### Data under study
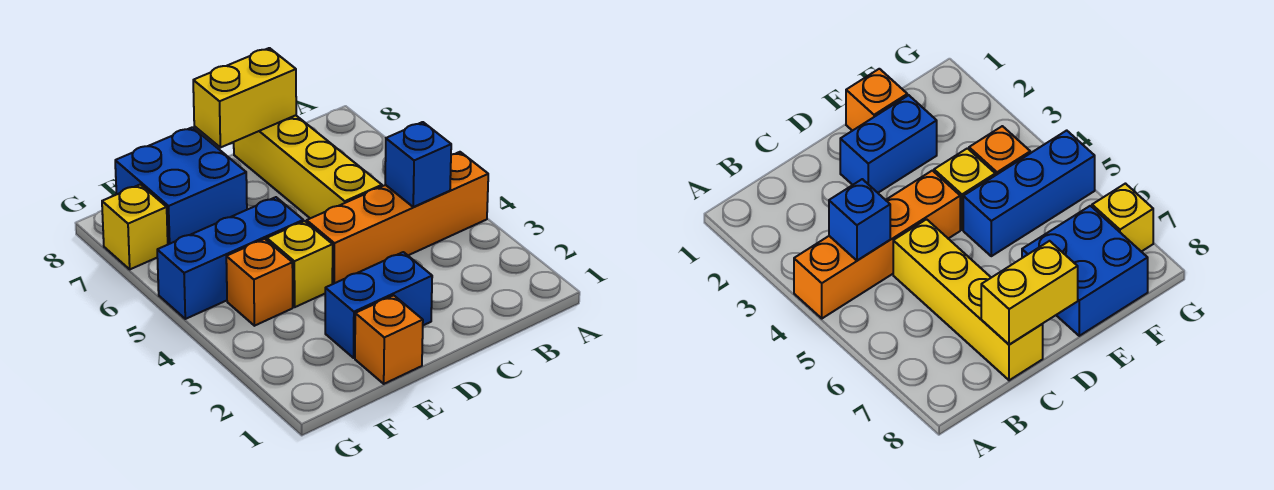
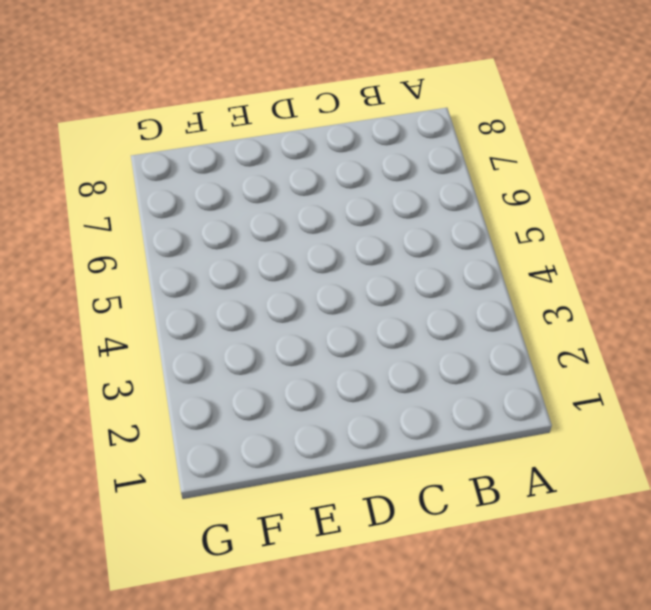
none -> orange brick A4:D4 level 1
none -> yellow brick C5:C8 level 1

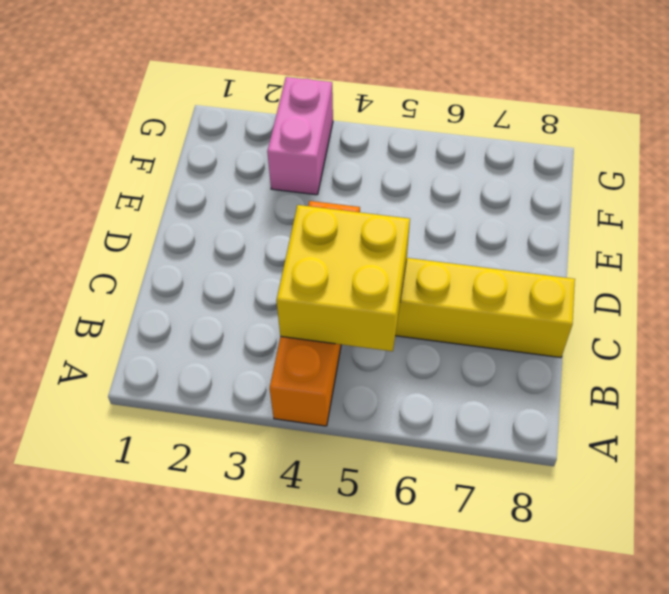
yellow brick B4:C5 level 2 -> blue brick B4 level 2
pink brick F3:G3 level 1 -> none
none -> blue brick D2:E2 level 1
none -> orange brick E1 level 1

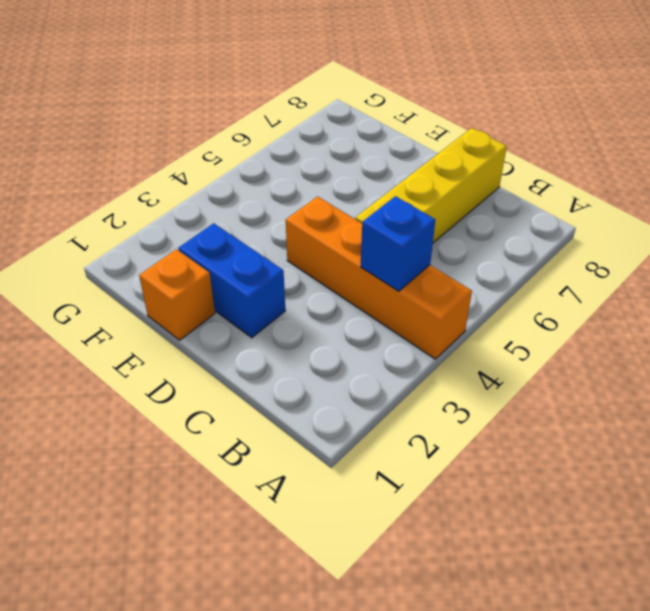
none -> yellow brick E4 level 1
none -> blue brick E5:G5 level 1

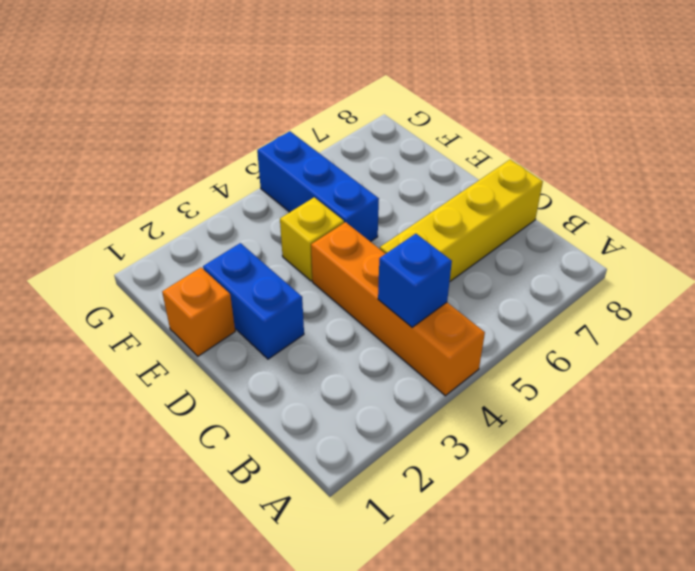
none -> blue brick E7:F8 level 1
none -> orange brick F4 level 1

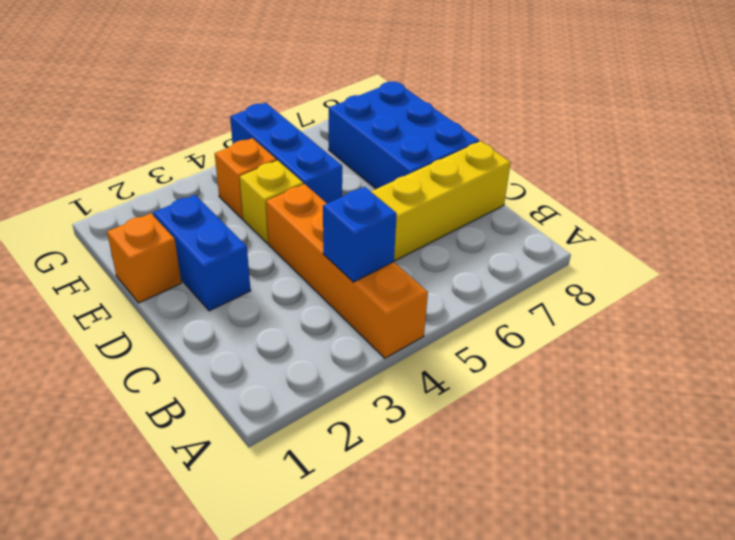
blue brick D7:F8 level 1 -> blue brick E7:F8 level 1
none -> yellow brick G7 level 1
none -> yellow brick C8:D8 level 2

### Task brief
The expected answer consists solely of the lines from the one with "none -> blue brick E7:F8 level 1" through the last line of the listing above, restated exactly, minus any pictures.

### Written response
none -> blue brick E7:F8 level 1
none -> orange brick F4 level 1

blue brick D7:F8 level 1 -> blue brick E7:F8 level 1
none -> yellow brick G7 level 1
none -> yellow brick C8:D8 level 2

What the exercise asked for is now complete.